**Brief**
Transcribe the lines below verbatim, skipping the images.

[Records drawn from a dataset]
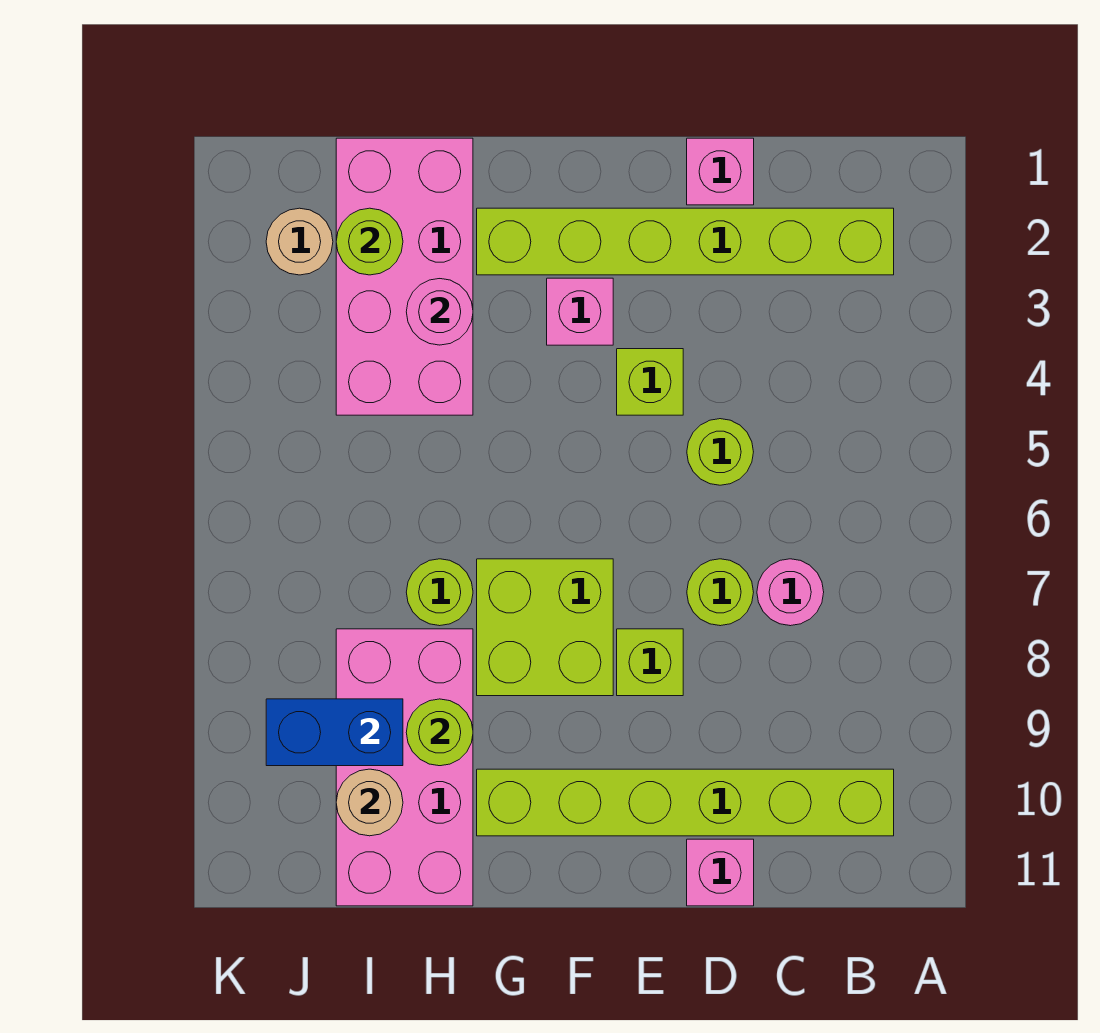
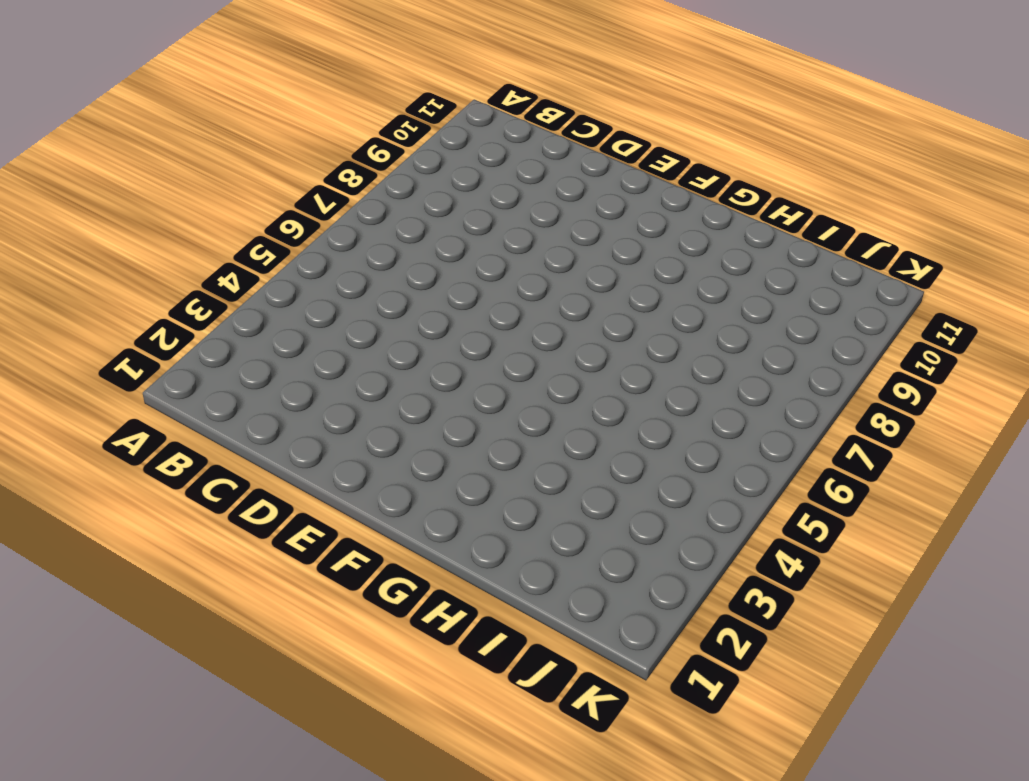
none -> lime brick B2:G2 level 1
none -> lime brick B10:G10 level 1
none -> pink round brick C7 level 1

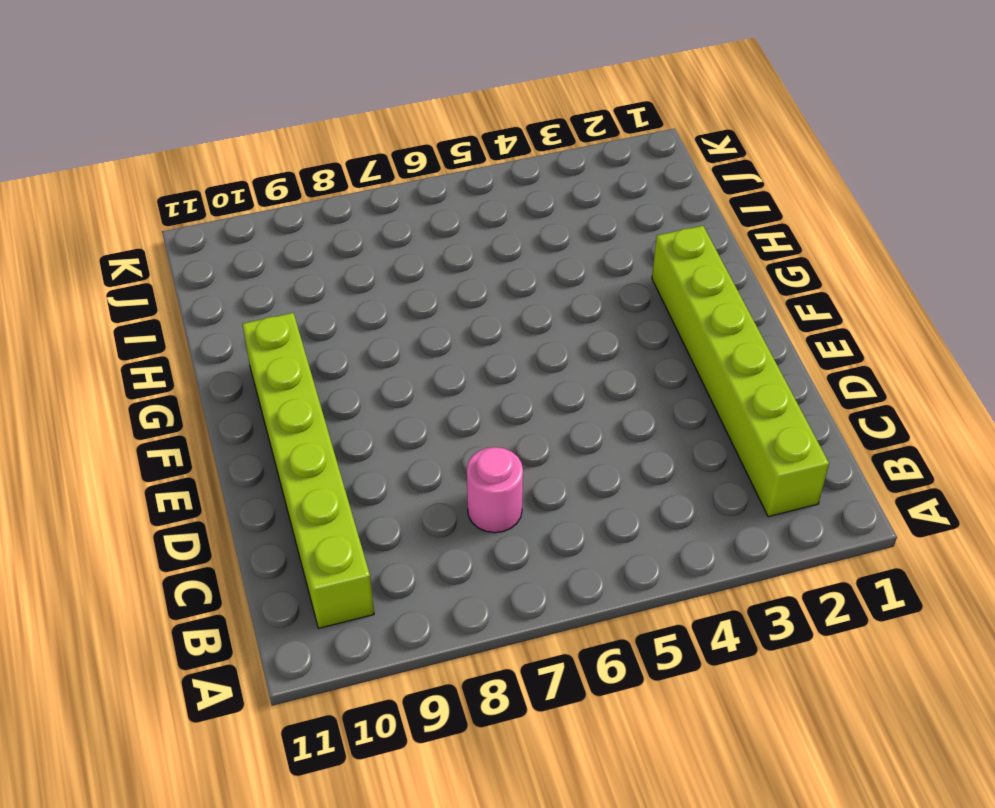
none -> pink brick D1 level 1
none -> lime round brick D5 level 1
none -> lime round brick D7 level 1

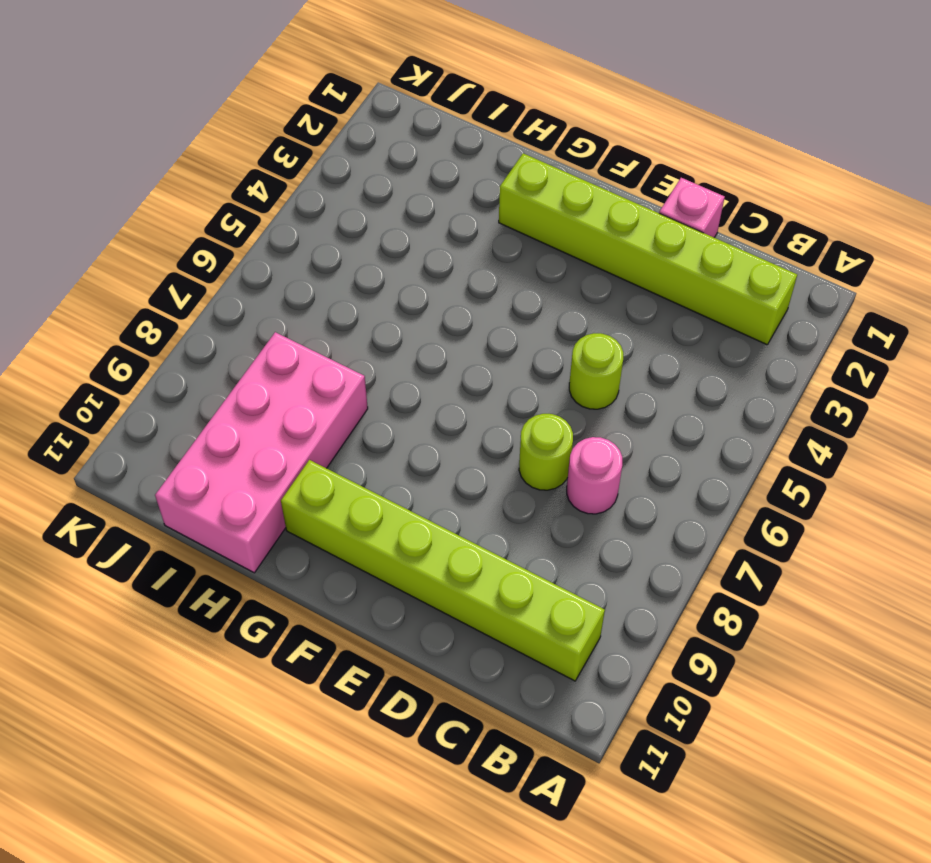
none -> pink brick D11 level 1
none -> lime brick E4 level 1
none -> lime brick E8 level 1

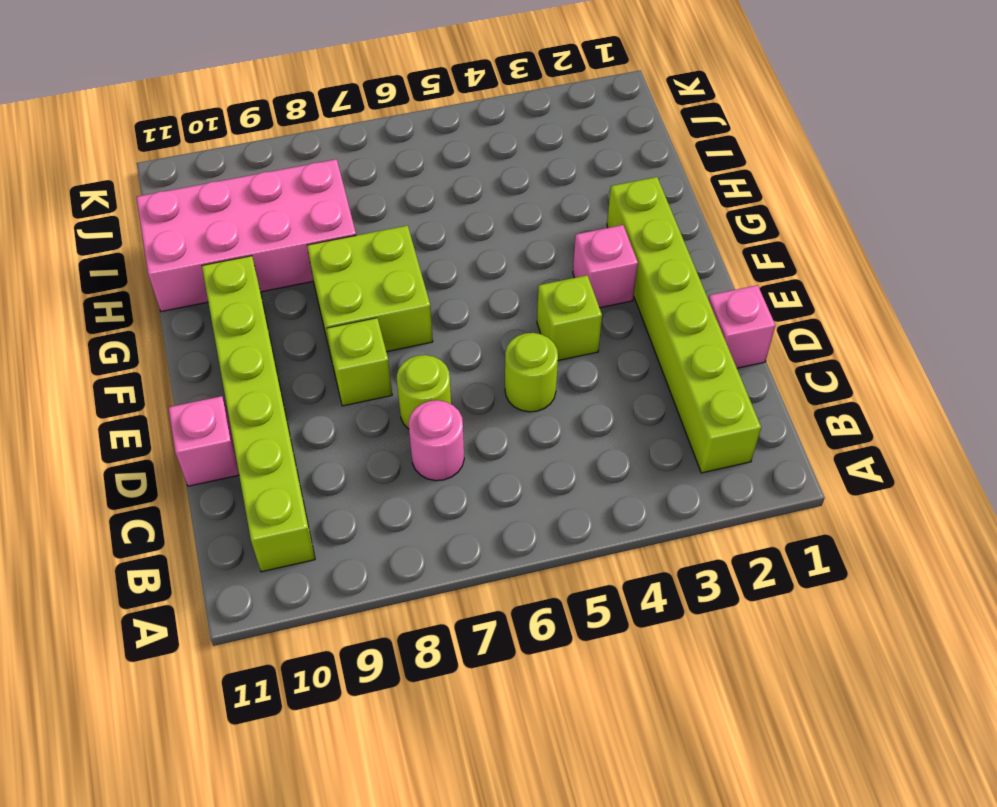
none -> pink brick H1:I4 level 1
none -> lime round brick H7 level 1
none -> tan round brick J2 level 1

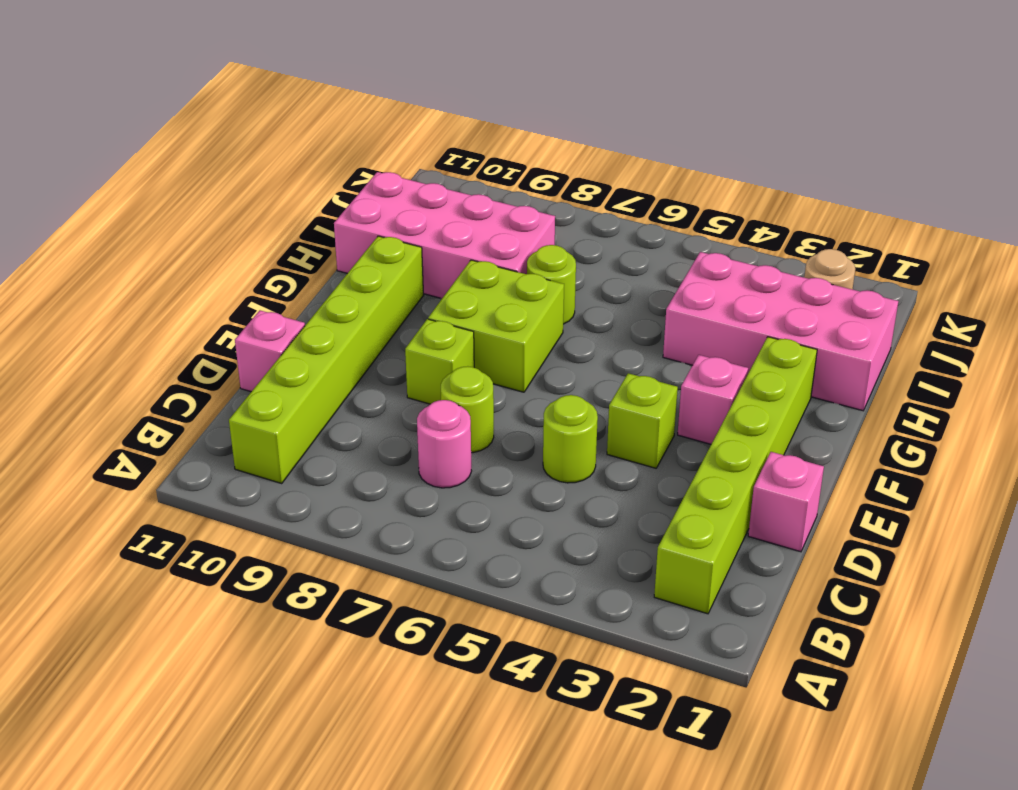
none -> pink round brick H3 level 2
none -> lime round brick H9 level 2
none -> lime round brick I2 level 2

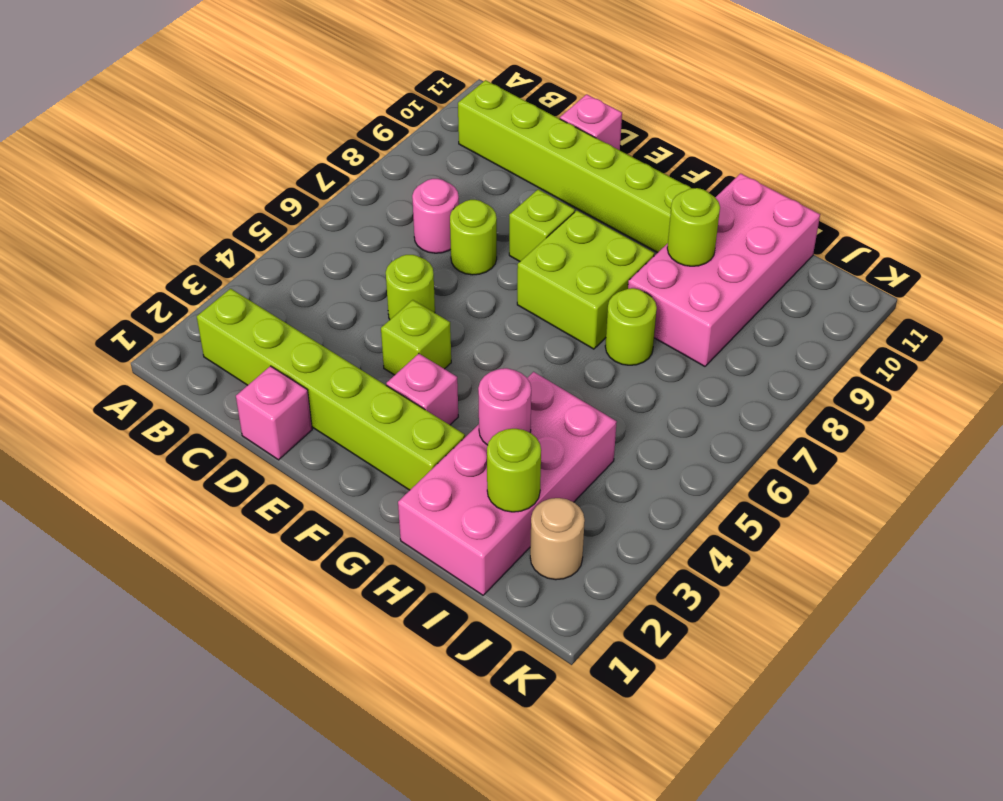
none -> blue brick I9:J9 level 2
none -> tan round brick I10 level 2

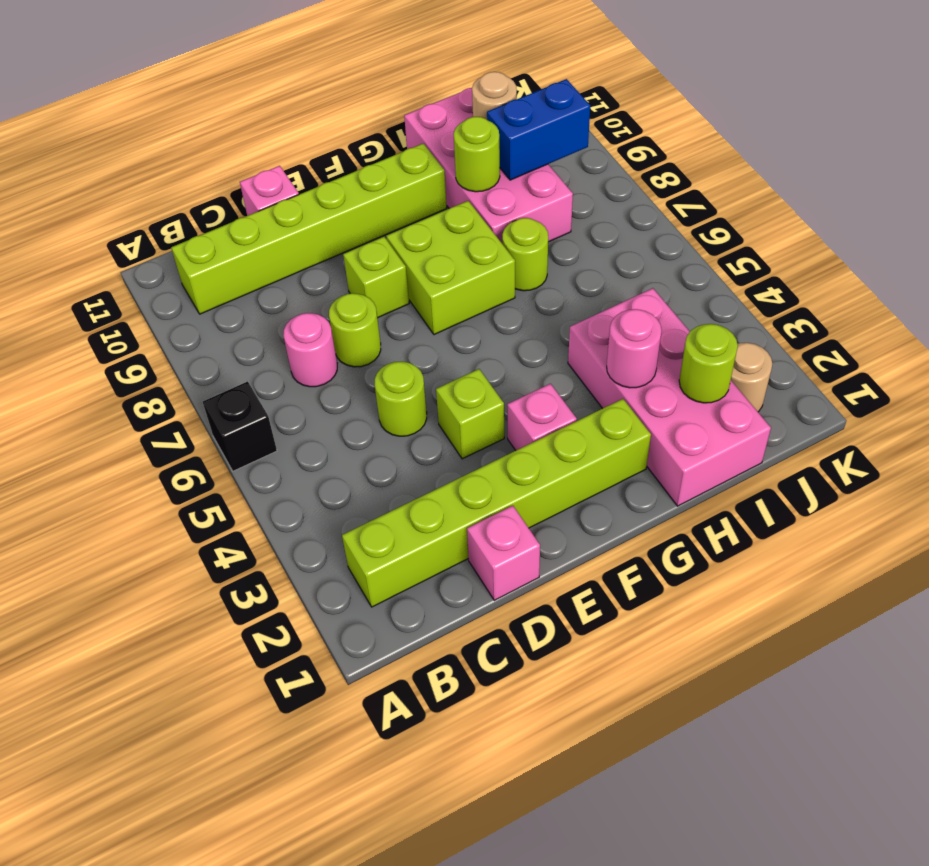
black brick A6 level 1 -> none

**Result for this exercise**
none -> lime brick B2:G2 level 1
none -> lime brick B10:G10 level 1
none -> pink round brick C7 level 1

none -> pink brick D1 level 1
none -> lime round brick D5 level 1
none -> lime round brick D7 level 1

none -> pink brick D11 level 1
none -> lime brick E4 level 1
none -> lime brick E8 level 1

none -> pink brick H1:I4 level 1
none -> lime round brick H7 level 1
none -> tan round brick J2 level 1

none -> pink round brick H3 level 2
none -> lime round brick H9 level 2
none -> lime round brick I2 level 2

none -> blue brick I9:J9 level 2
none -> tan round brick I10 level 2

black brick A6 level 1 -> none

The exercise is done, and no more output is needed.